Supplied data

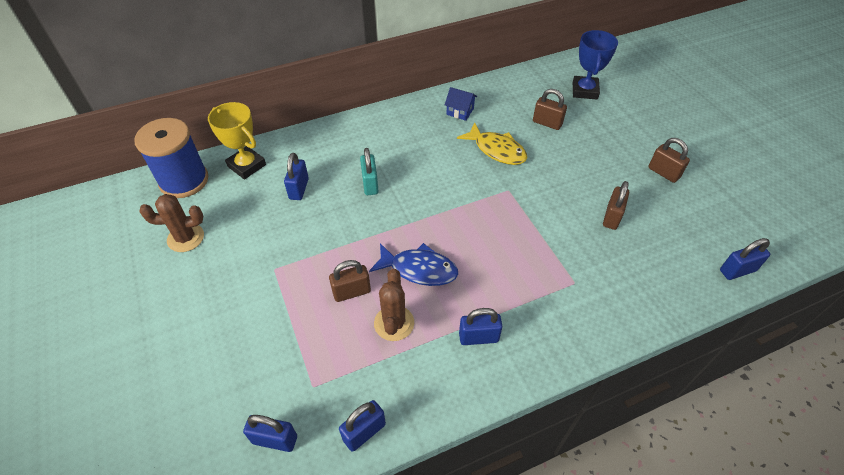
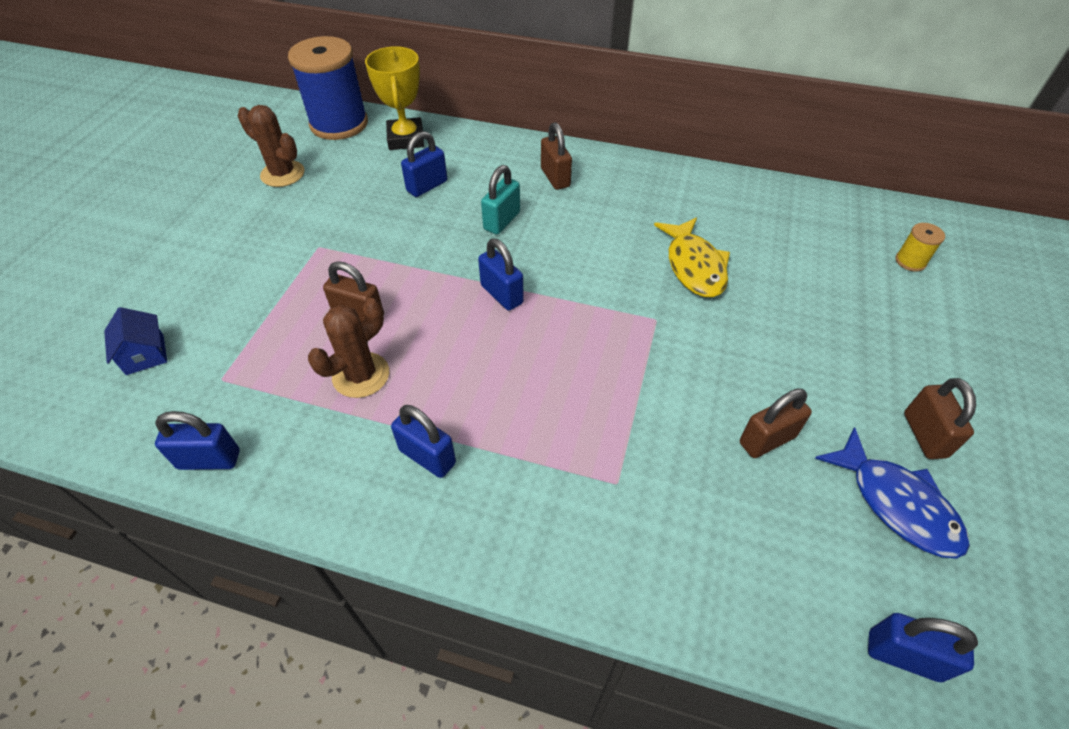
camera: 40 degrees right, 0 degrees up
blue padlock [243,415,297,452] -> blue padlock moved to [478,238,524,311]
blue fish [369,243,458,286] -> blue fish moved to [815,427,970,559]
blue house [445,87,477,121] -> blue house moved to [104,307,167,375]
brown padlock [533,89,567,130] -> brown padlock moved to [541,122,572,190]
blue trophy [573,30,618,100] -> yellow spool [895,223,945,272]

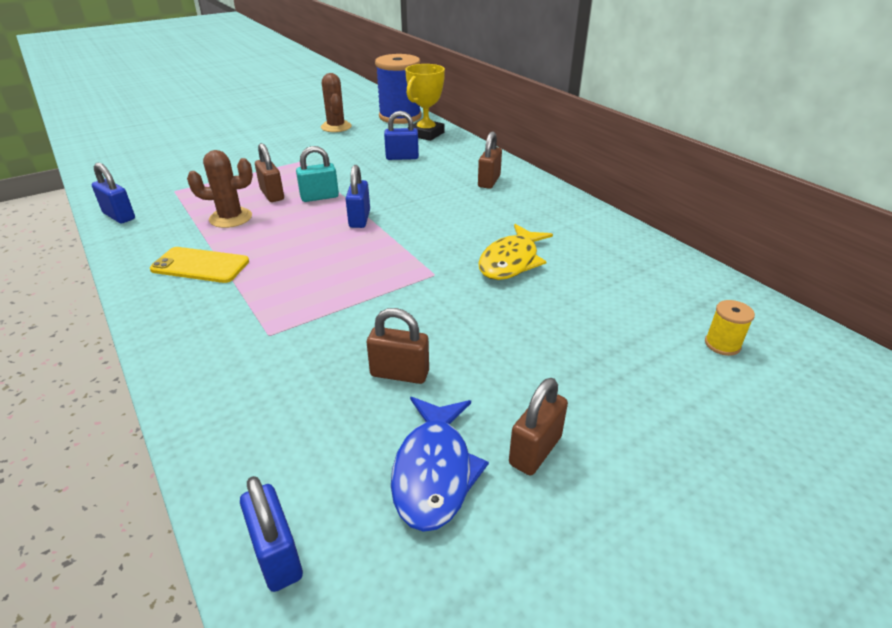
camera: 40 degrees right, 15 degrees down
blue house [104,307,167,375] -> none
blue padlock [391,405,456,478] -> yellow phone [150,247,249,283]
turquoise padlock [481,165,520,234] -> turquoise padlock moved to [296,146,339,202]

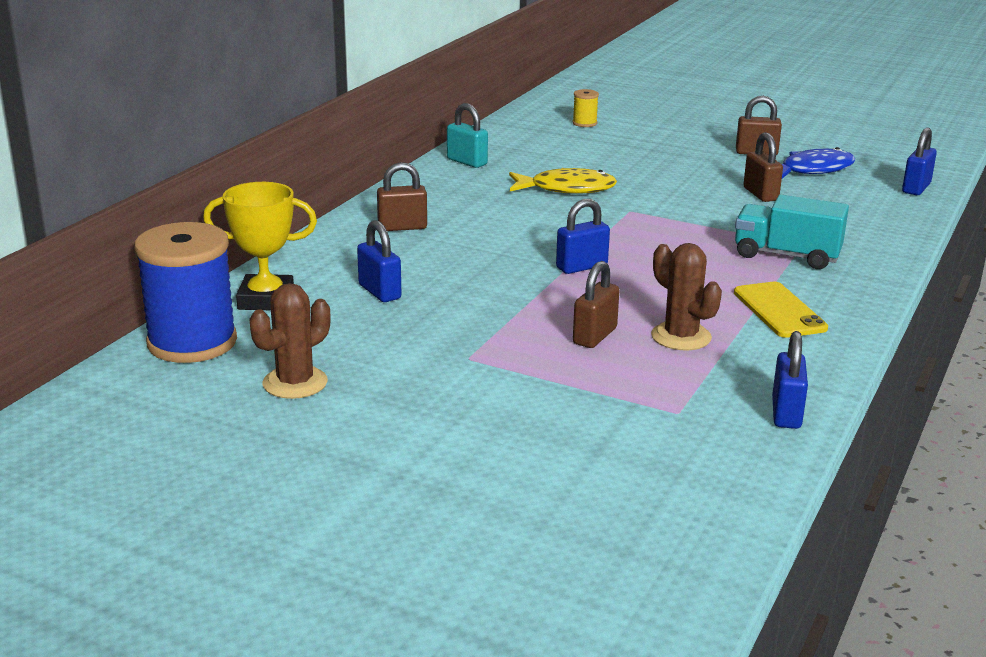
camera: 120 degrees left, 10 degrees down
turquoise padlock [296,146,339,202] -> turquoise padlock moved to [447,103,488,168]
none -> turquoise truck [735,195,849,269]

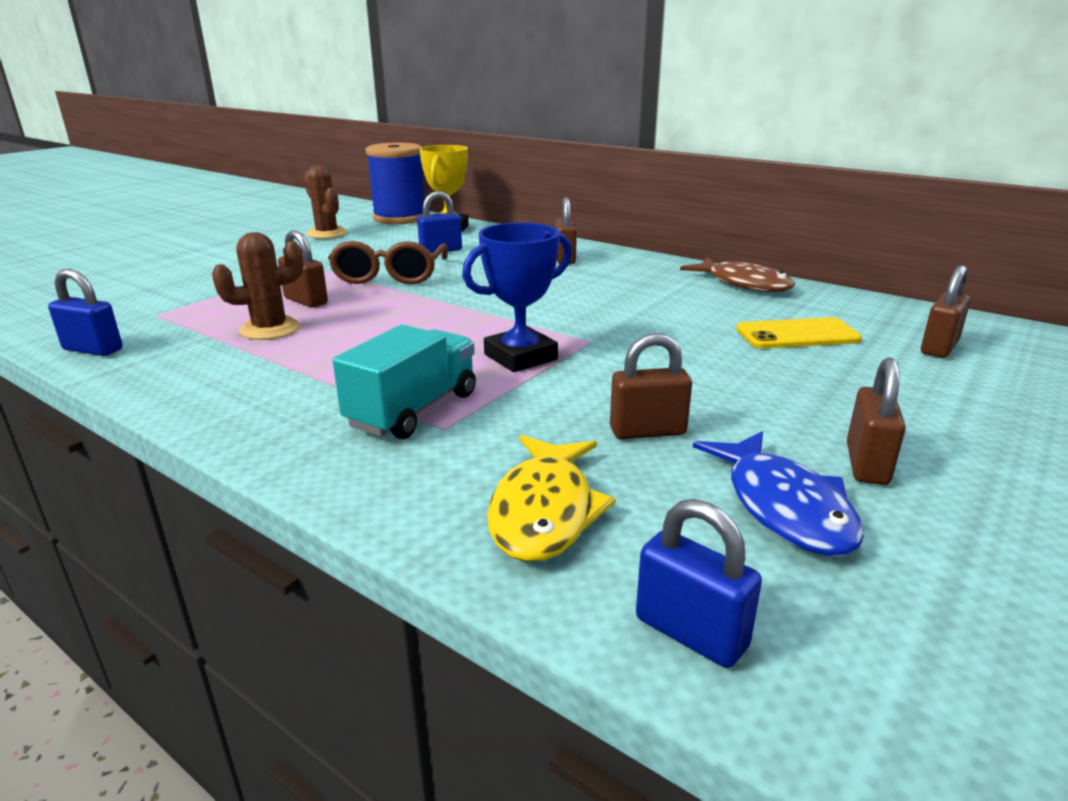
camera: 100 degrees right, 0 degrees up
turquoise padlock [447,103,488,168] -> brown fish [680,257,796,292]
yellow fish [509,168,617,194] -> yellow fish moved to [487,435,616,562]
blue padlock [556,199,610,274] -> none
yellow spool [573,89,599,127] -> brown padlock [921,265,971,358]
yellow phone [734,282,828,338] -> yellow phone moved to [736,317,862,349]
none -> brown glasses [328,241,448,284]
none -> blue trophy [462,223,572,372]

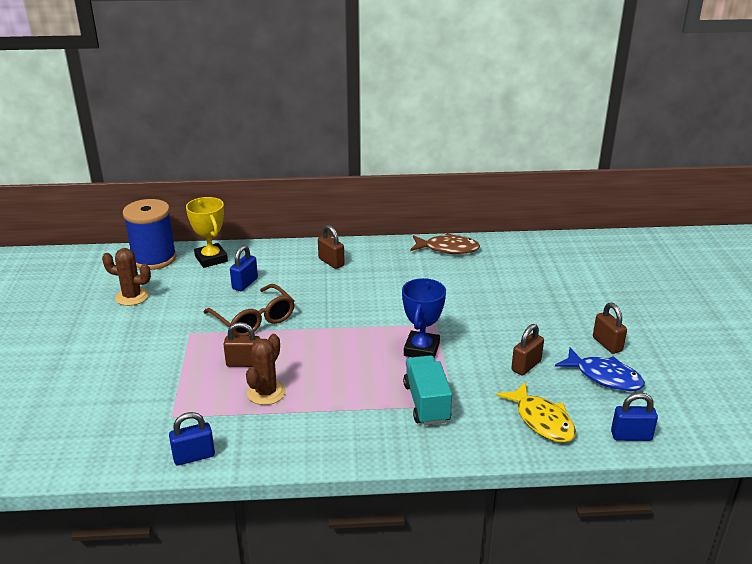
camera: 40 degrees left, 5 degrees up
yellow phone [736,317,862,349] -> none
brown padlock [921,265,971,358] -> none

About this task
Repeat word for word the lines beginning at the one with "none -> brown glasses [328,241,448,284]" and ending at the final line of the records above, both included, and no others. Leave the pictures out.

Solution to this task
none -> brown glasses [328,241,448,284]
none -> blue trophy [462,223,572,372]

camera: 40 degrees left, 5 degrees up
yellow phone [736,317,862,349] -> none
brown padlock [921,265,971,358] -> none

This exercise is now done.